DATA PROVIDED START

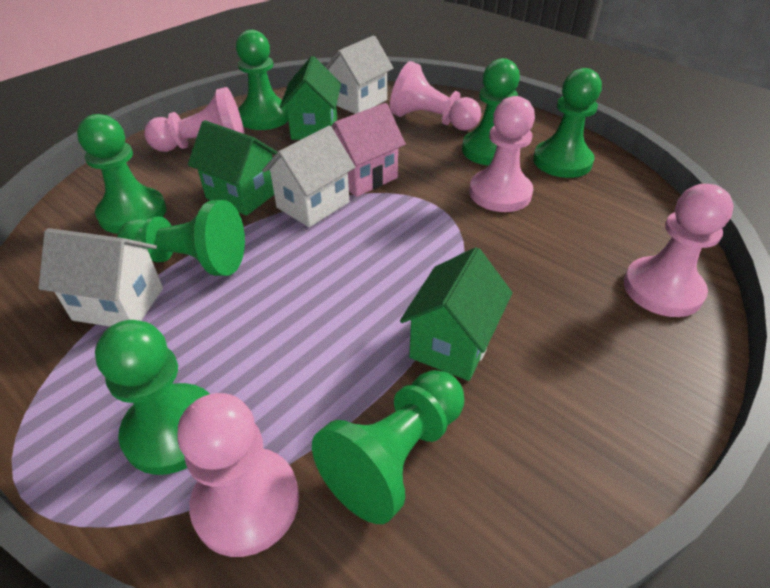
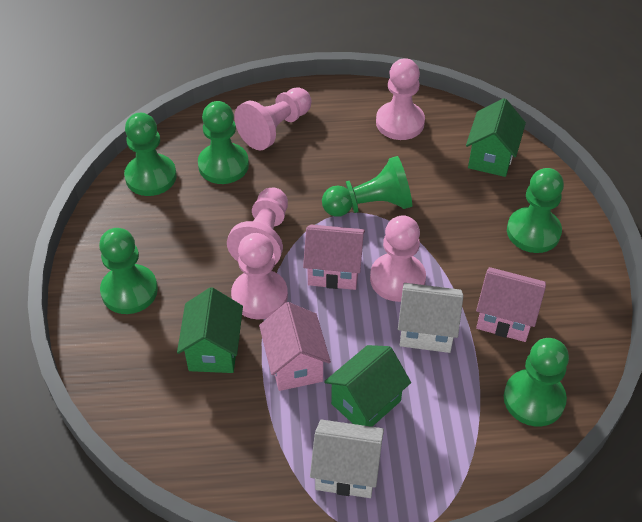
green pawn: 7 -> 6
pink house: 1 -> 3
white house: 3 -> 2

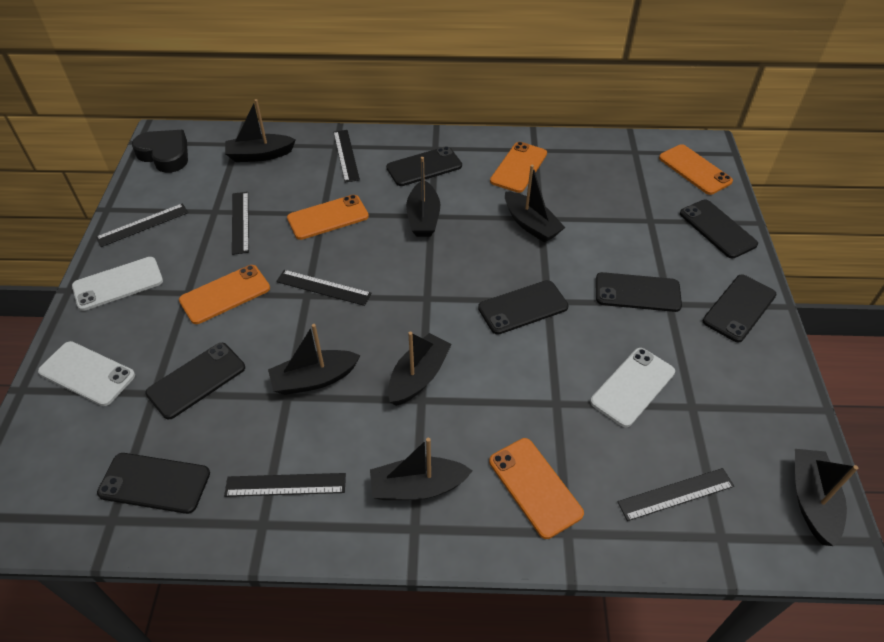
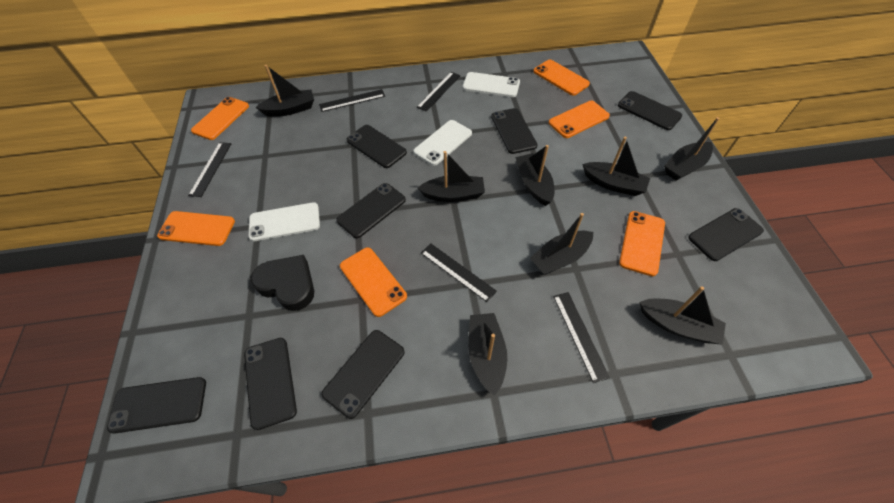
black boat: 7 -> 8
black phone: 7 -> 8
black ruler: 6 -> 5
orange phone: 5 -> 6

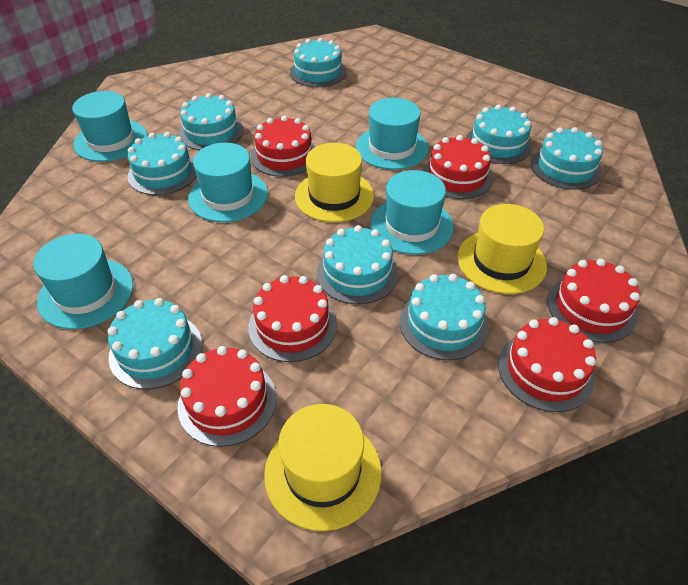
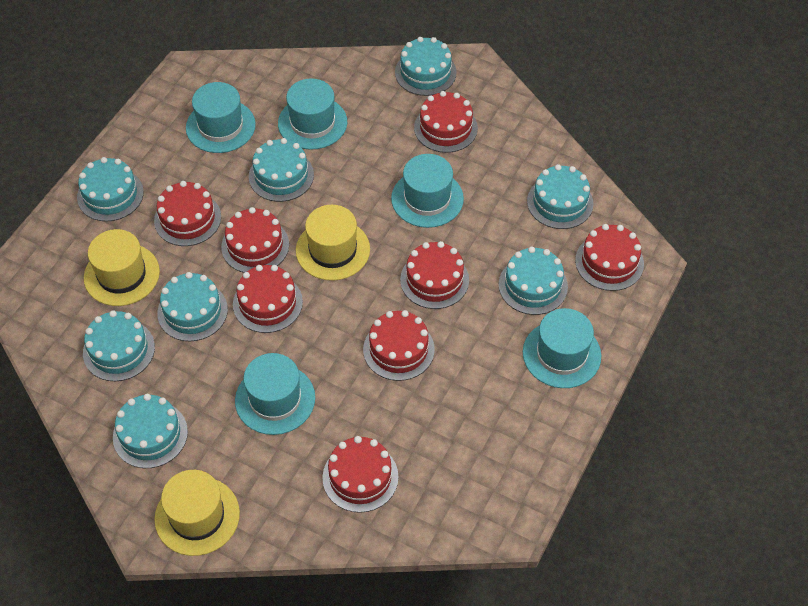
red cake: 6 -> 8

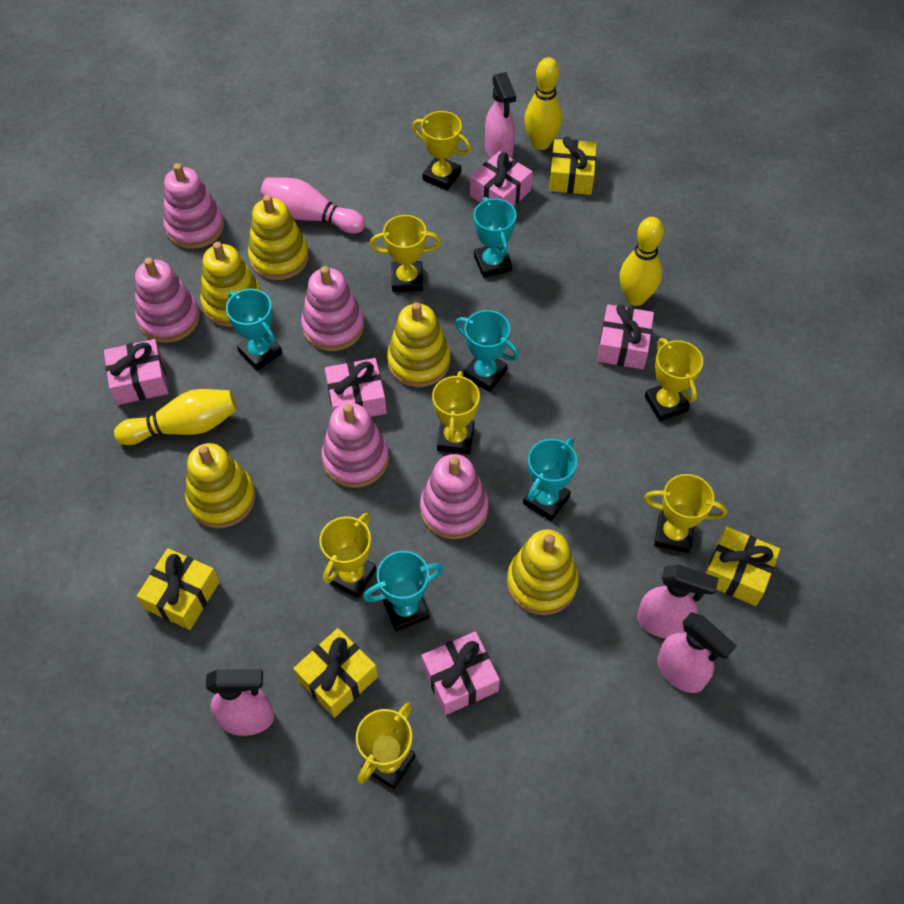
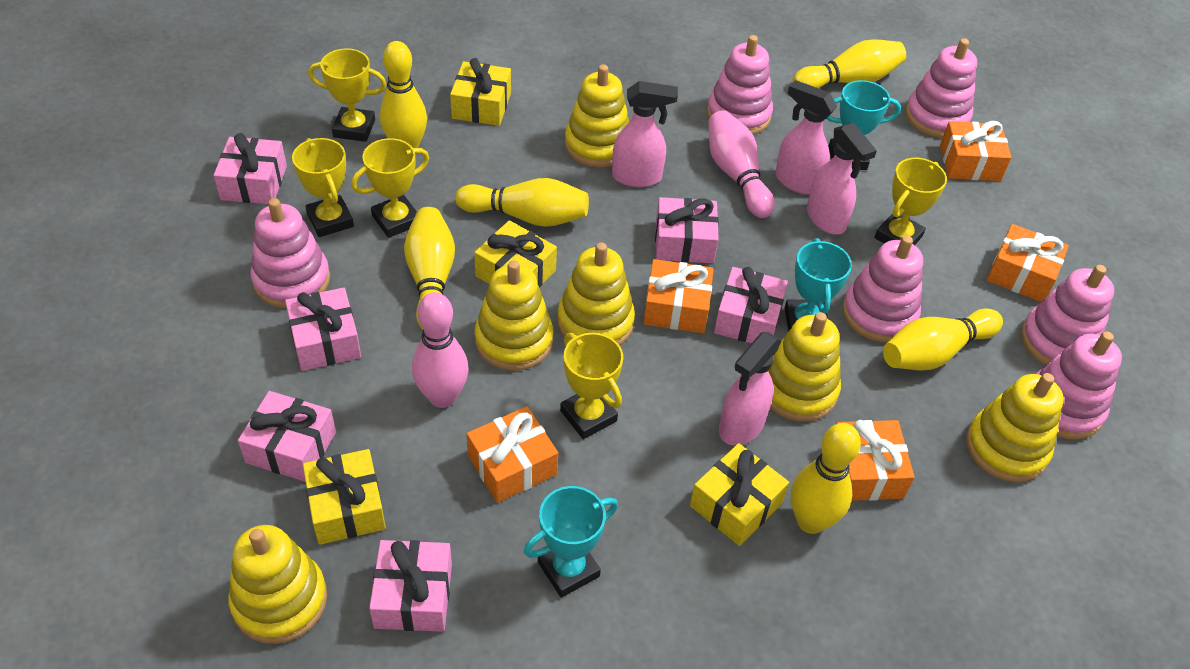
orange gift: 0 -> 5
pink bowling pin: 1 -> 2
pink gift: 5 -> 6
pink stacking toy: 5 -> 6
turquoise trophy: 5 -> 3
yellow bowling pin: 3 -> 6
yellow stacking toy: 5 -> 6
yellow trophy: 7 -> 5

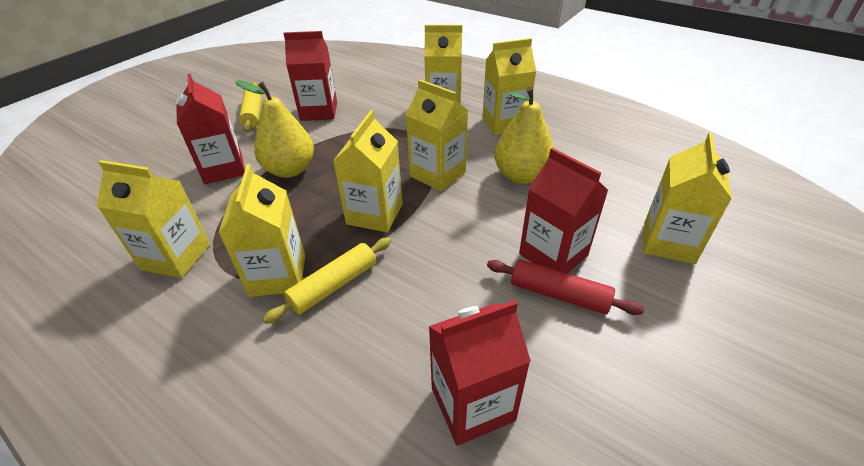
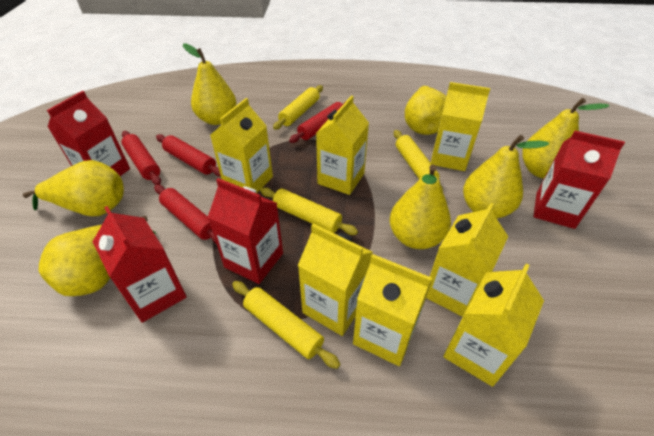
red rolling pin: 1 -> 4
yellow pear: 2 -> 7
yellow rolling pin: 2 -> 4

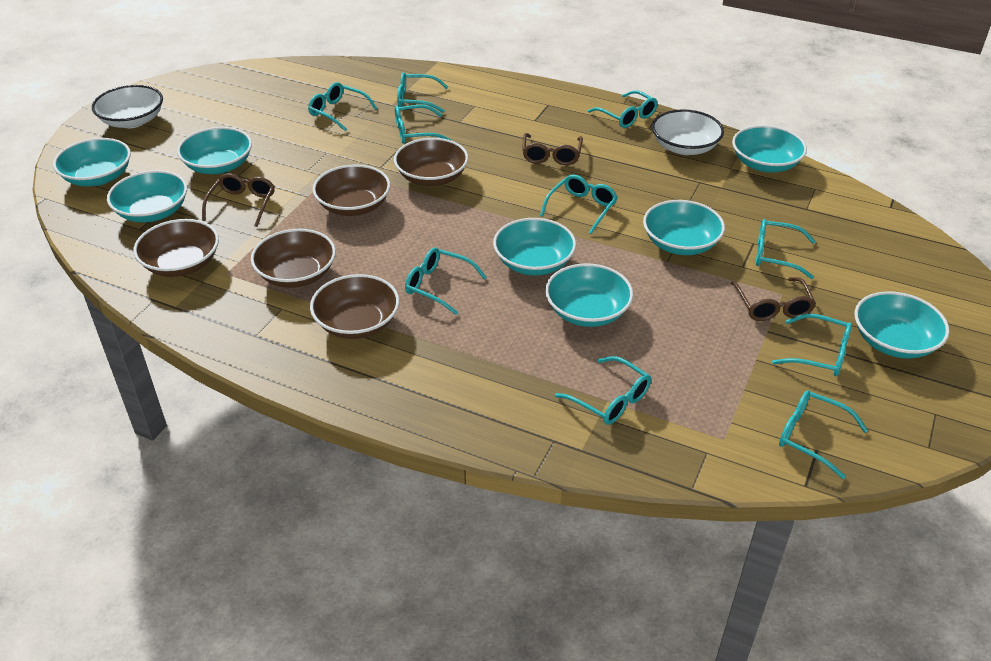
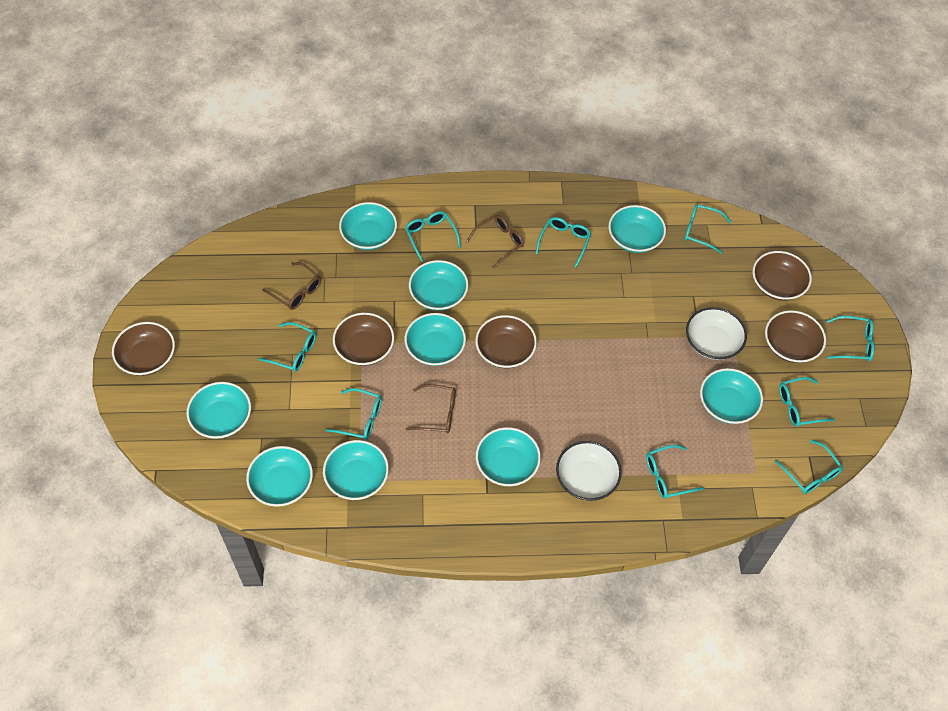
turquoise bowl: 8 -> 9
turquoise glasses: 10 -> 9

DATA PROVIDED END

TASK> Retype the records exactly. Any image in them should not appear in what you write.

RESULT OF THIS TASK>
green pawn: 7 -> 6
pink house: 1 -> 3
white house: 3 -> 2

black boat: 7 -> 8
black phone: 7 -> 8
black ruler: 6 -> 5
orange phone: 5 -> 6

red cake: 6 -> 8

orange gift: 0 -> 5
pink bowling pin: 1 -> 2
pink gift: 5 -> 6
pink stacking toy: 5 -> 6
turquoise trophy: 5 -> 3
yellow bowling pin: 3 -> 6
yellow stacking toy: 5 -> 6
yellow trophy: 7 -> 5

red rolling pin: 1 -> 4
yellow pear: 2 -> 7
yellow rolling pin: 2 -> 4

turquoise bowl: 8 -> 9
turquoise glasses: 10 -> 9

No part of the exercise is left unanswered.